_WHAT THIS TASK INVOLVES_
Every entry should be duplicated verbatim, and no picture may appear in the copy.

_RECORDS SUPPLIED_
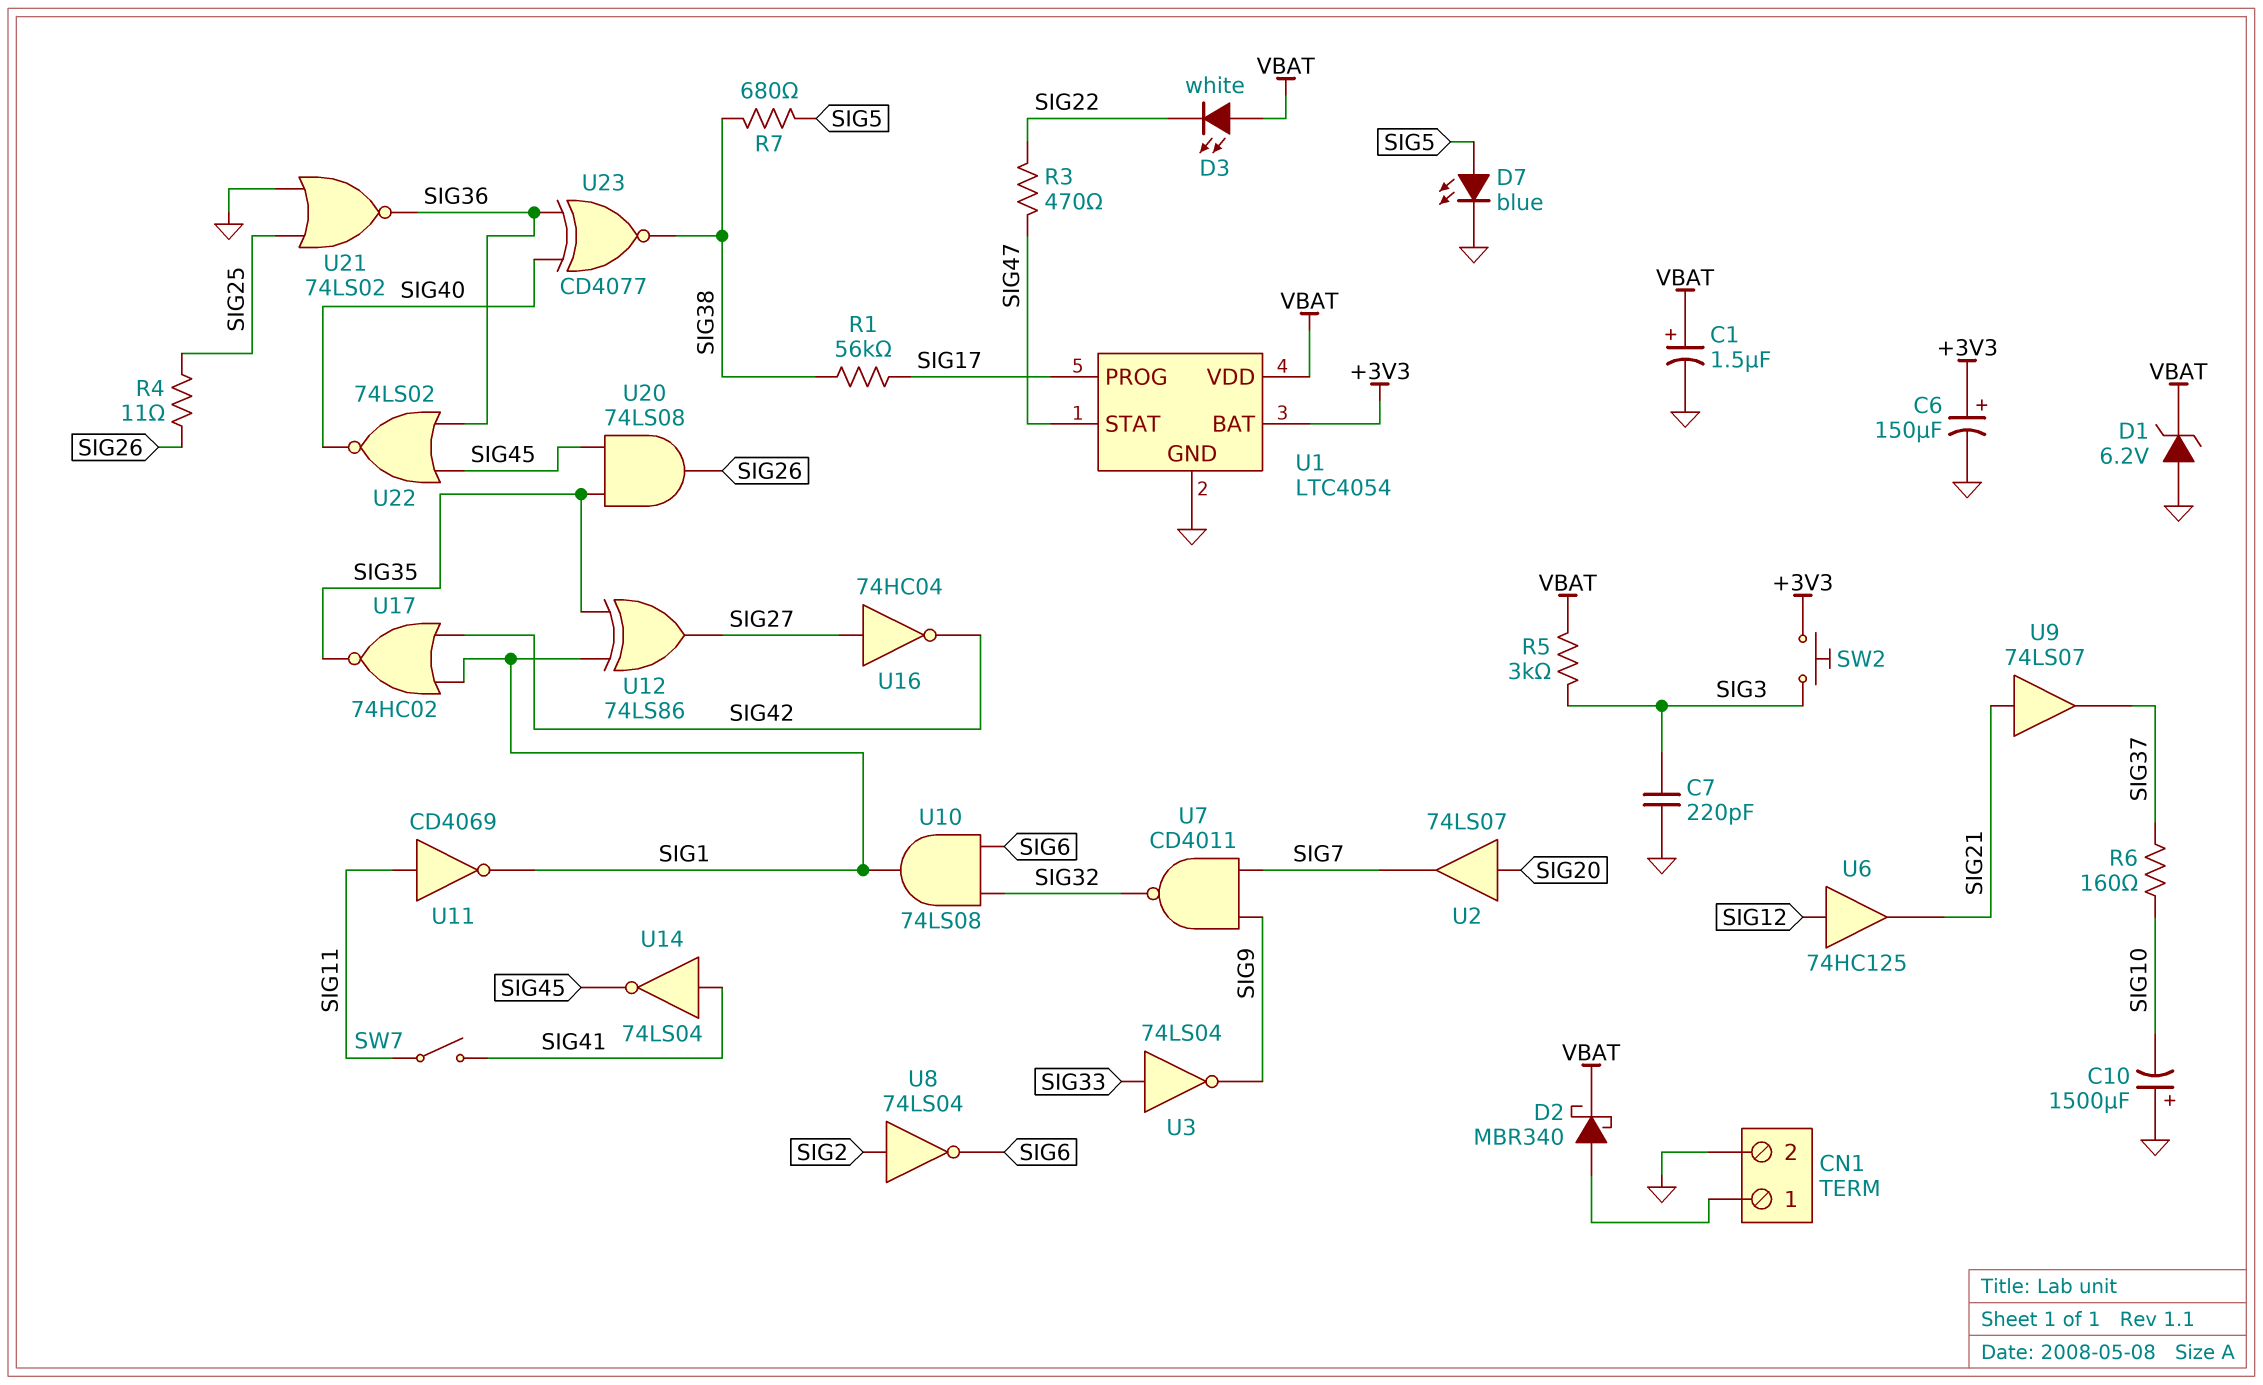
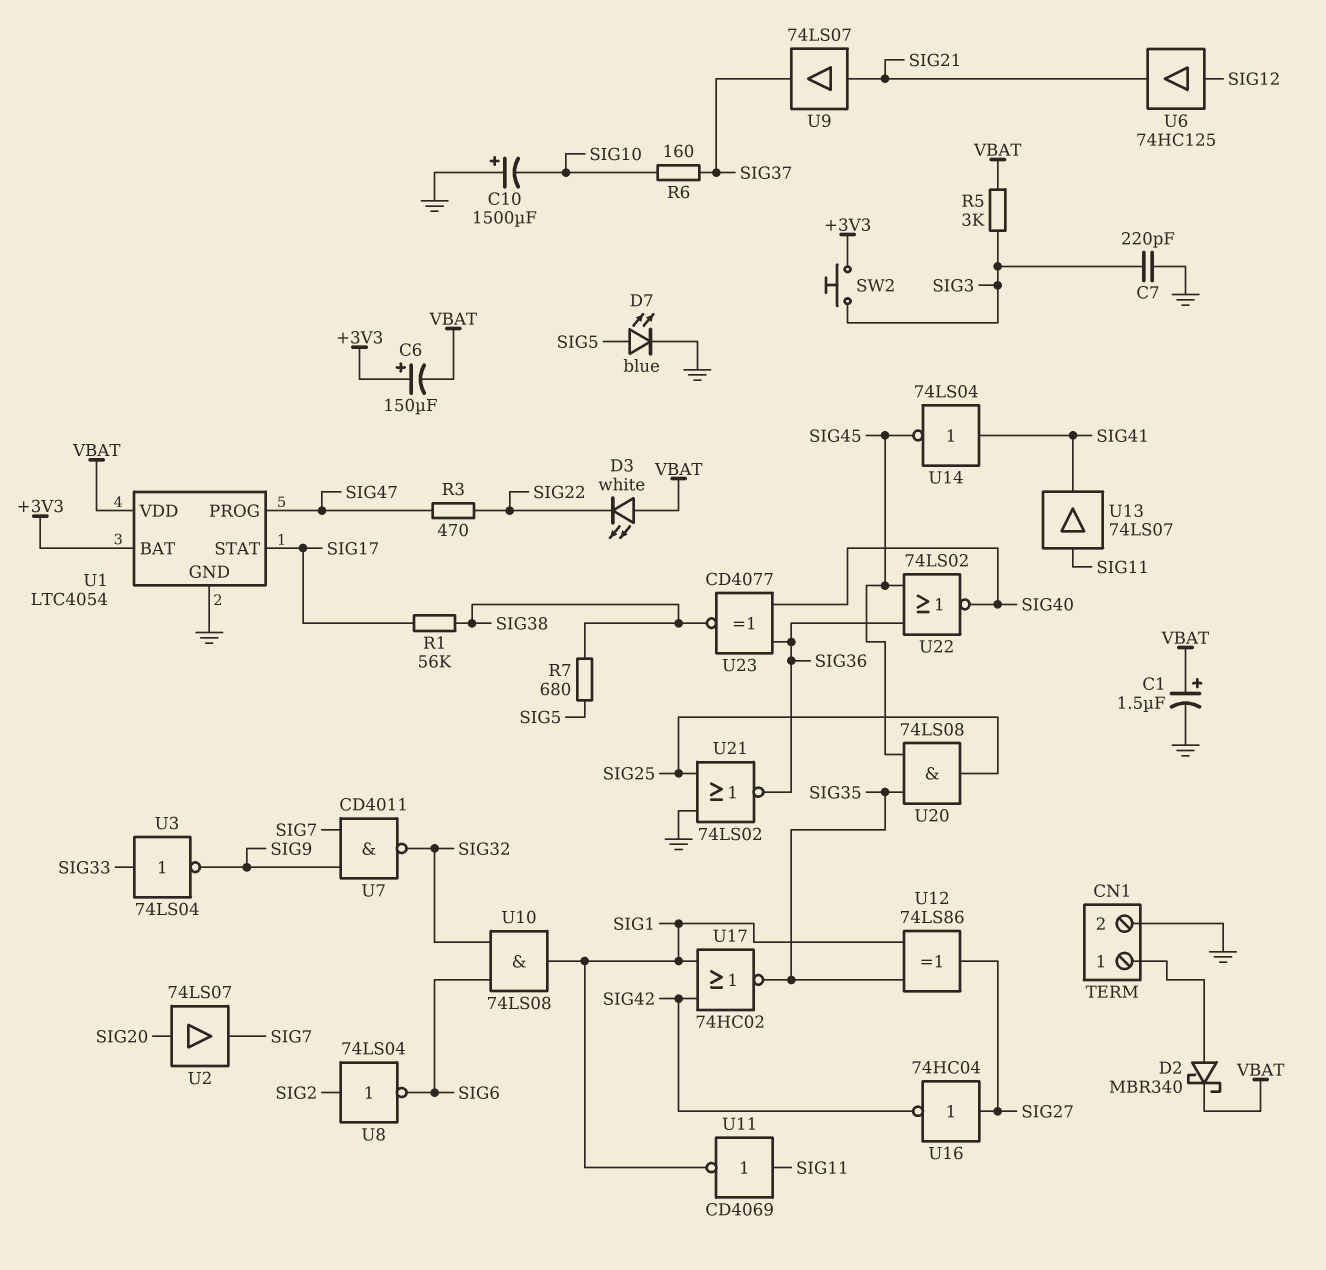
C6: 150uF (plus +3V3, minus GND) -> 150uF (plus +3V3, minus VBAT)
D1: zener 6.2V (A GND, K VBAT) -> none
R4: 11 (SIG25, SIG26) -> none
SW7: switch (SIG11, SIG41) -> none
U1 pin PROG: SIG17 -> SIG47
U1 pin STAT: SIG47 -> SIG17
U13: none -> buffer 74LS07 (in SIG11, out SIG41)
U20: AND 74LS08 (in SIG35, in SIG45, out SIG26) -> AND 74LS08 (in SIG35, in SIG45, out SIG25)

_EXERCISE RESULT_
C6: 150uF (plus +3V3, minus GND) -> 150uF (plus +3V3, minus VBAT)
D1: zener 6.2V (A GND, K VBAT) -> none
R4: 11 (SIG25, SIG26) -> none
SW7: switch (SIG11, SIG41) -> none
U1 pin PROG: SIG17 -> SIG47
U1 pin STAT: SIG47 -> SIG17
U13: none -> buffer 74LS07 (in SIG11, out SIG41)
U20: AND 74LS08 (in SIG35, in SIG45, out SIG26) -> AND 74LS08 (in SIG35, in SIG45, out SIG25)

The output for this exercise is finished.